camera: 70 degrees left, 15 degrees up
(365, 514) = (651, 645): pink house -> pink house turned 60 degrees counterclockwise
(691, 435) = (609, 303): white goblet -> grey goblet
------------------------------------------------------------
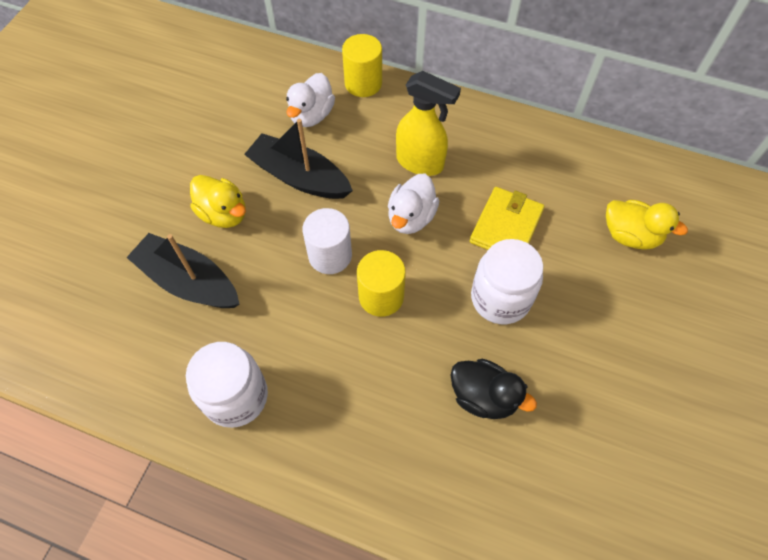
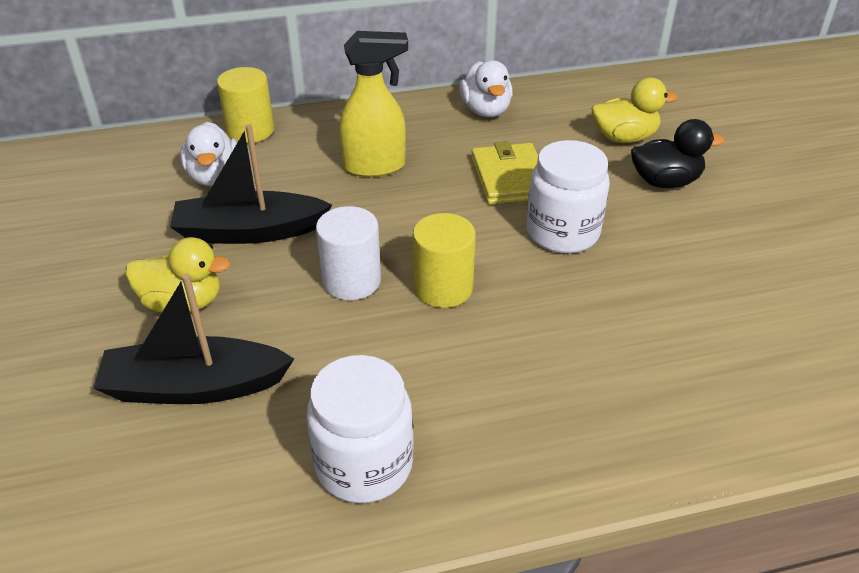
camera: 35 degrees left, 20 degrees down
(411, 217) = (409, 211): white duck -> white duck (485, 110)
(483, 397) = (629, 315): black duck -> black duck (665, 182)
------------------------------------------------------------
**EXERCISE DIRECTIONS:**
Every line above from the line with "camera: 35 degrees left, 20 degrees down" to the line with "(483, 397) = (629, 315): black", both included, must be reproduced exactly, and no other line may appear.

**RESPONSE FOR THIS EXERCISE:**
camera: 35 degrees left, 20 degrees down
(411, 217) = (409, 211): white duck -> white duck (485, 110)
(483, 397) = (629, 315): black duck -> black duck (665, 182)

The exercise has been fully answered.